Instructions for the task » Transcribe the data underneath exactly. No images belong in your version.

Record extracts »
============================================================
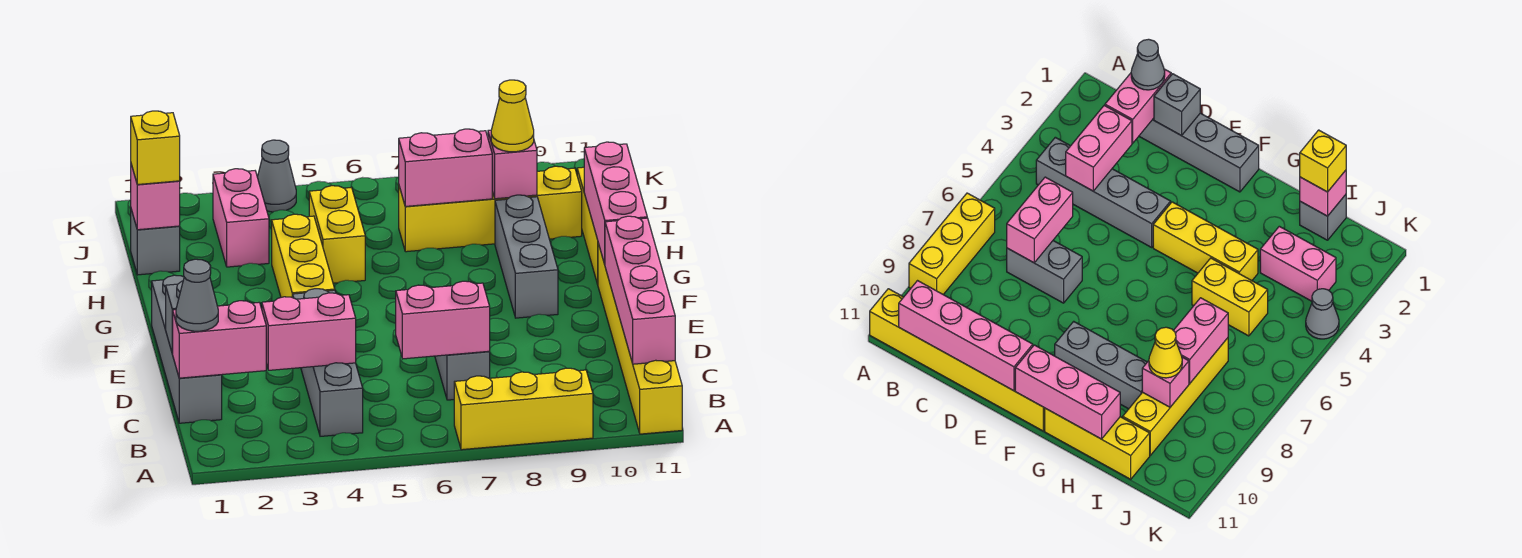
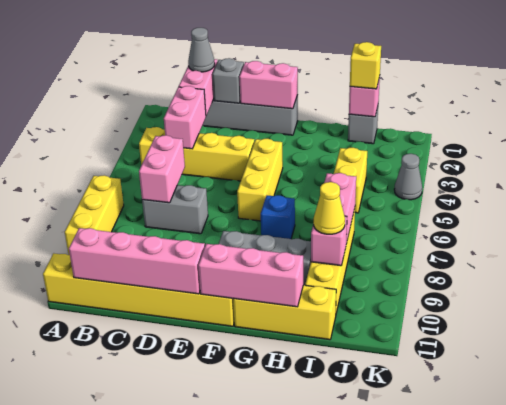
grey brick B4:E4 level 1 -> yellow brick B4:E4 level 1
yellow brick F4:H4 level 1 -> yellow brick F4:F6 level 1
none -> blue brick G7 level 1
yellow brick H5:I5 level 1 -> yellow brick I4:I5 level 1
pink brick I3:J3 level 1 -> pink brick E1:F1 level 2

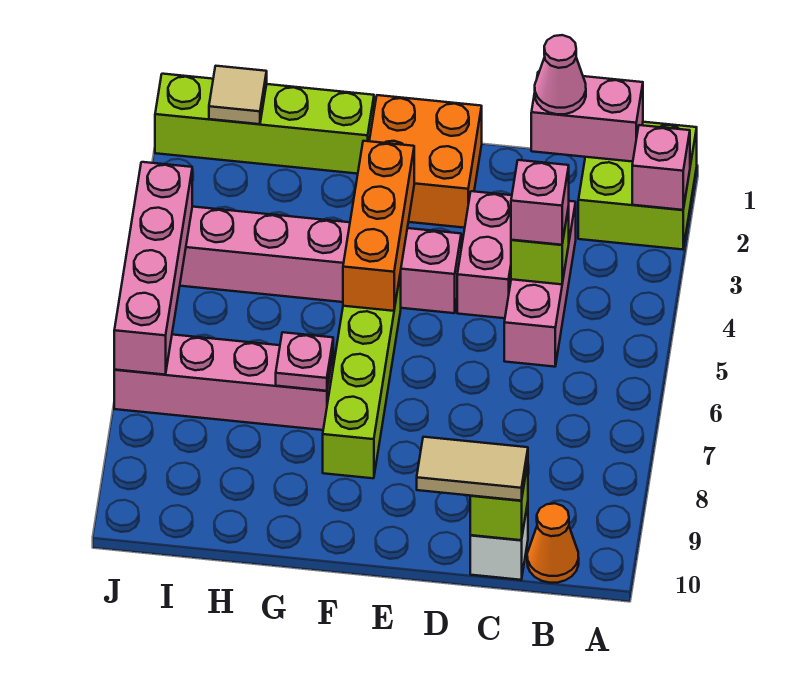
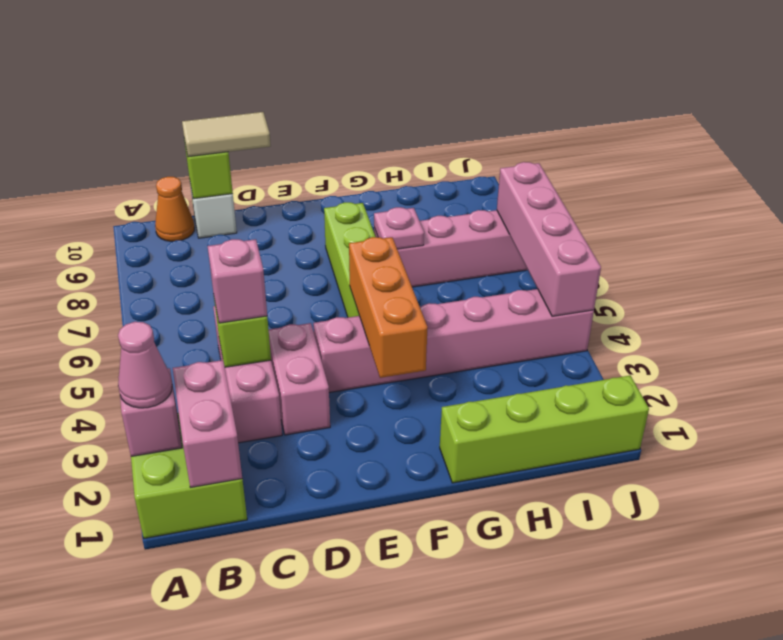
pink brick B1:C1 level 2 -> pink brick B1:B2 level 2
pink cone C1 level 3 -> pink cone A2 level 3
orange brick E1:F2 level 1 -> none
tan tile I1 level 2 -> none

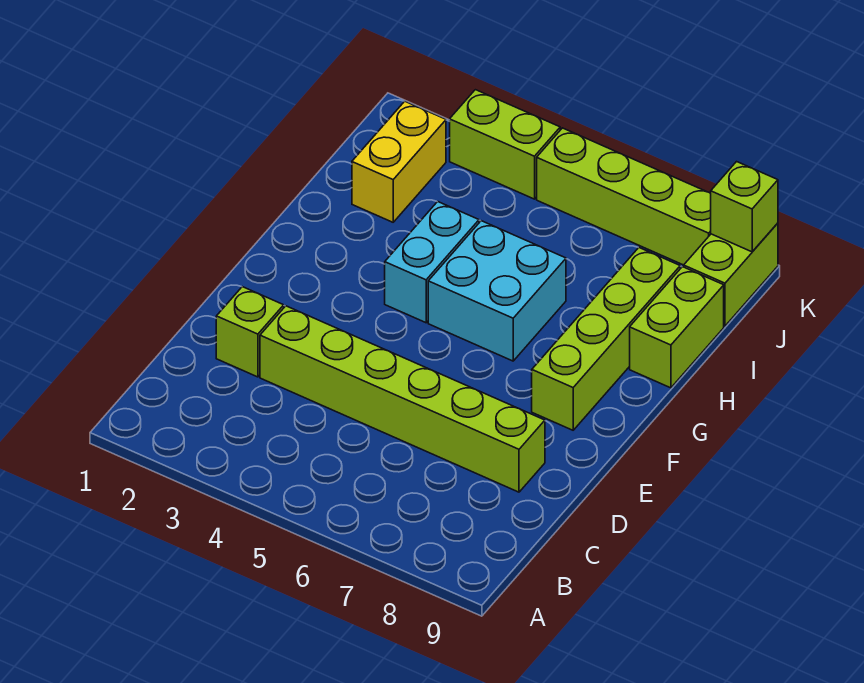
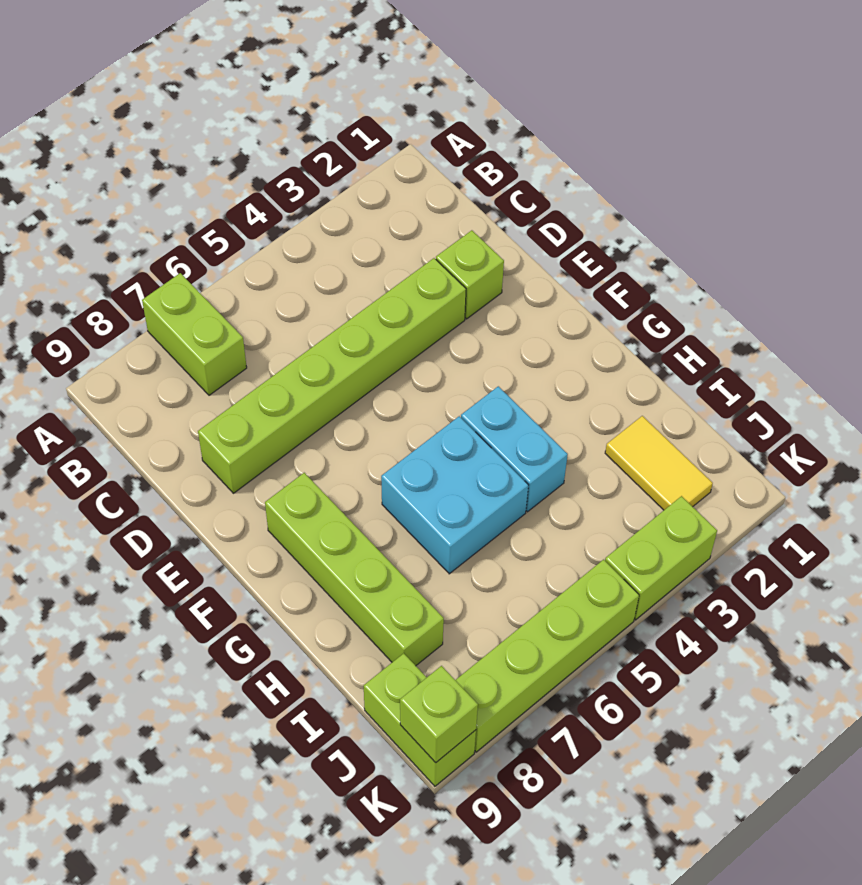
lime brick H9:I9 level 1 -> lime brick A7:B7 level 1
yellow brick I2:J2 level 1 -> yellow tile I2:J2 level 1

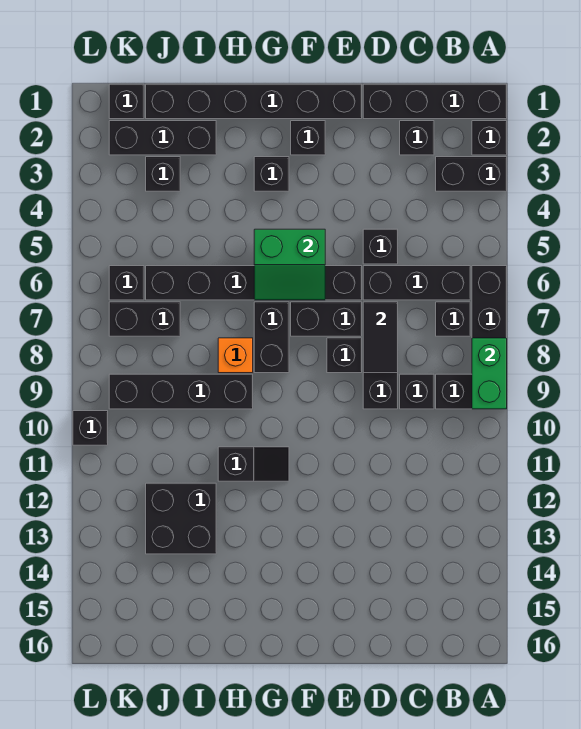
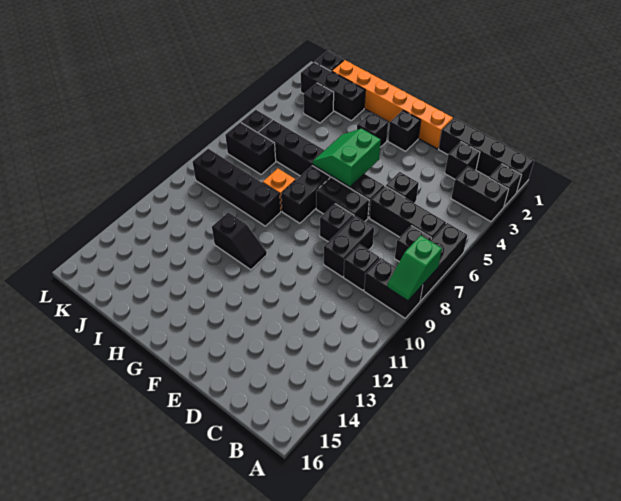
green brick A8:A9 level 2 -> green slope A8:A9 level 2 top 8
black tile D7:D8 level 2 -> none
black brick E1:J1 level 1 -> orange brick E1:J1 level 1
green slope F5:G6 level 2 top 5 -> green slope F5:G6 level 2 top F
black brick I12:J13 level 1 -> none
black brick L10 level 1 -> none

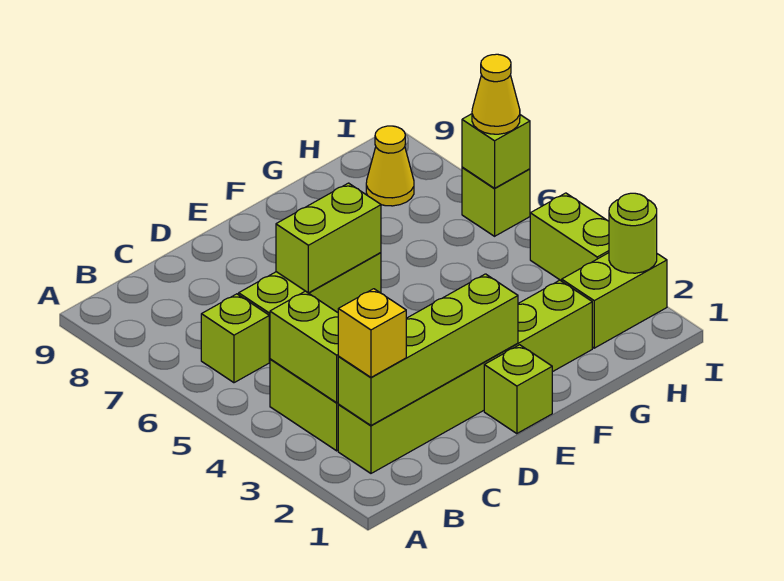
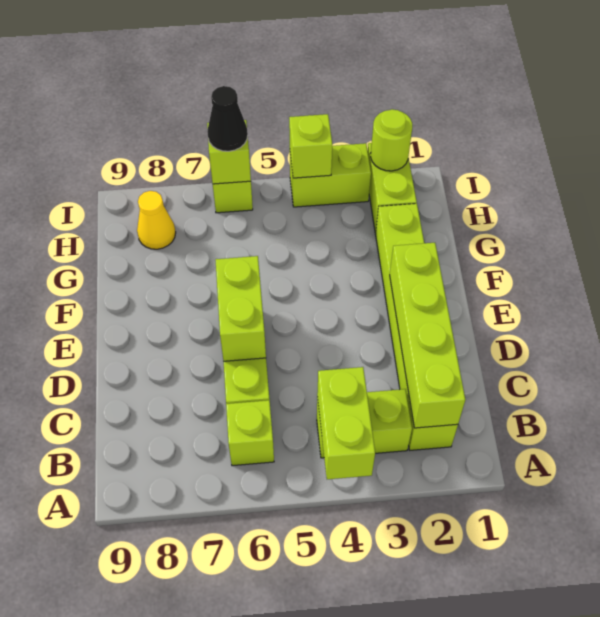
yellow brick B2 level 3 -> none
lime brick B3:B4 level 2 -> lime brick A4:B4 level 2
lime brick E1 level 1 -> lime brick I4 level 2
yellow cone I6 level 3 -> black cone I6 level 3

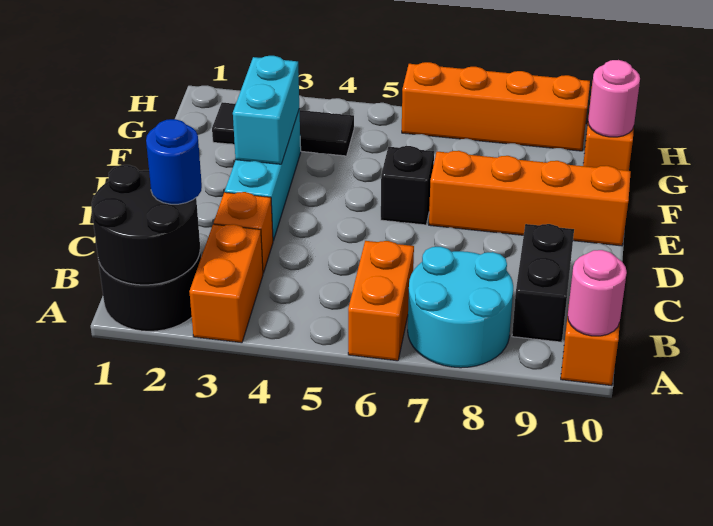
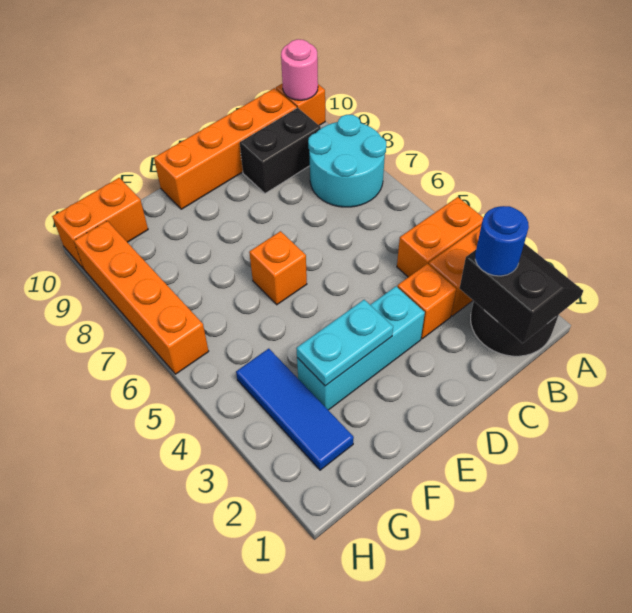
black round brick A1:B2 level 2 -> black slope A1:B2 level 2 top B
orange brick A6:B6 level 1 -> orange brick A4:B4 level 1
cyan brick E3:F3 level 2 -> cyan plate E3:F3 level 2
black brick E6 level 1 -> orange brick E6 level 1
orange brick E7:E10 level 1 -> orange brick B10:E10 level 1
black tile G2:G4 level 1 -> blue tile G2:G4 level 1
pink round brick G10 level 2 -> none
============================================================
Exercise response »
grey brick B4:E4 level 1 -> yellow brick B4:E4 level 1
yellow brick F4:H4 level 1 -> yellow brick F4:F6 level 1
none -> blue brick G7 level 1
yellow brick H5:I5 level 1 -> yellow brick I4:I5 level 1
pink brick I3:J3 level 1 -> pink brick E1:F1 level 2

pink brick B1:C1 level 2 -> pink brick B1:B2 level 2
pink cone C1 level 3 -> pink cone A2 level 3
orange brick E1:F2 level 1 -> none
tan tile I1 level 2 -> none

lime brick H9:I9 level 1 -> lime brick A7:B7 level 1
yellow brick I2:J2 level 1 -> yellow tile I2:J2 level 1

green brick A8:A9 level 2 -> green slope A8:A9 level 2 top 8
black tile D7:D8 level 2 -> none
black brick E1:J1 level 1 -> orange brick E1:J1 level 1
green slope F5:G6 level 2 top 5 -> green slope F5:G6 level 2 top F
black brick I12:J13 level 1 -> none
black brick L10 level 1 -> none

yellow brick B2 level 3 -> none
lime brick B3:B4 level 2 -> lime brick A4:B4 level 2
lime brick E1 level 1 -> lime brick I4 level 2
yellow cone I6 level 3 -> black cone I6 level 3

black round brick A1:B2 level 2 -> black slope A1:B2 level 2 top B
orange brick A6:B6 level 1 -> orange brick A4:B4 level 1
cyan brick E3:F3 level 2 -> cyan plate E3:F3 level 2
black brick E6 level 1 -> orange brick E6 level 1
orange brick E7:E10 level 1 -> orange brick B10:E10 level 1
black tile G2:G4 level 1 -> blue tile G2:G4 level 1
pink round brick G10 level 2 -> none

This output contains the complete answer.